**REQUIRED WORK:**
Where does the word "degrees" show up in the data? Please find each such line and copy it.
··· DATASET RECORDS
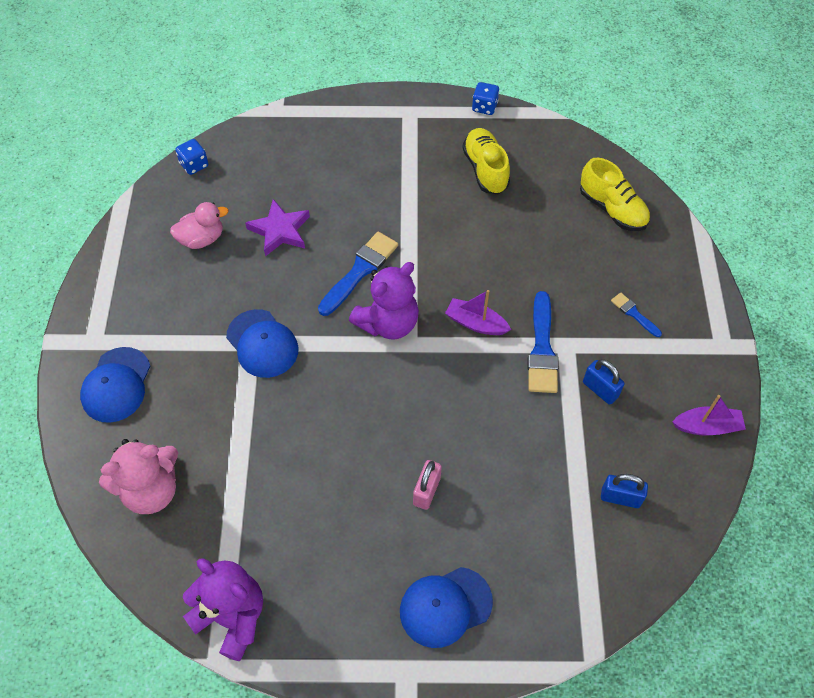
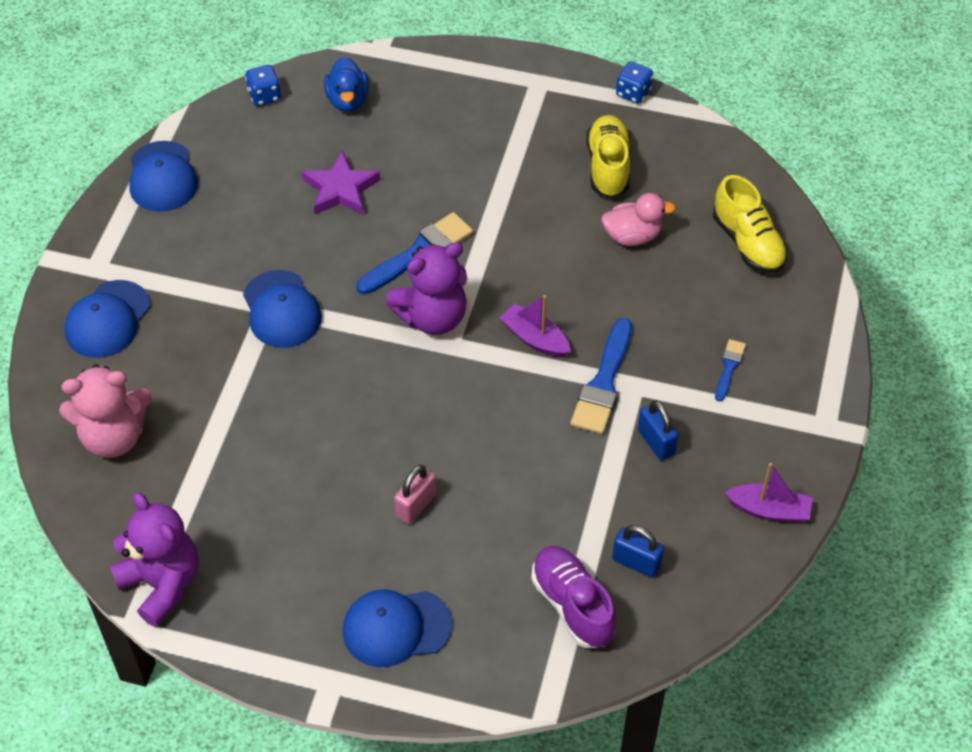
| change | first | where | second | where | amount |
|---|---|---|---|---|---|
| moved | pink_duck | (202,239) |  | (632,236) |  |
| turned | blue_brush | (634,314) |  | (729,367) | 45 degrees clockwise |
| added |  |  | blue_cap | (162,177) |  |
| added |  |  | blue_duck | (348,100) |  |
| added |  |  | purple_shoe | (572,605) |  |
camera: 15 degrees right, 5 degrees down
······
**EXPECTED ANSWER:**
| turned | blue_brush | (634,314) |  | (729,367) | 45 degrees clockwise |
camera: 15 degrees right, 5 degrees down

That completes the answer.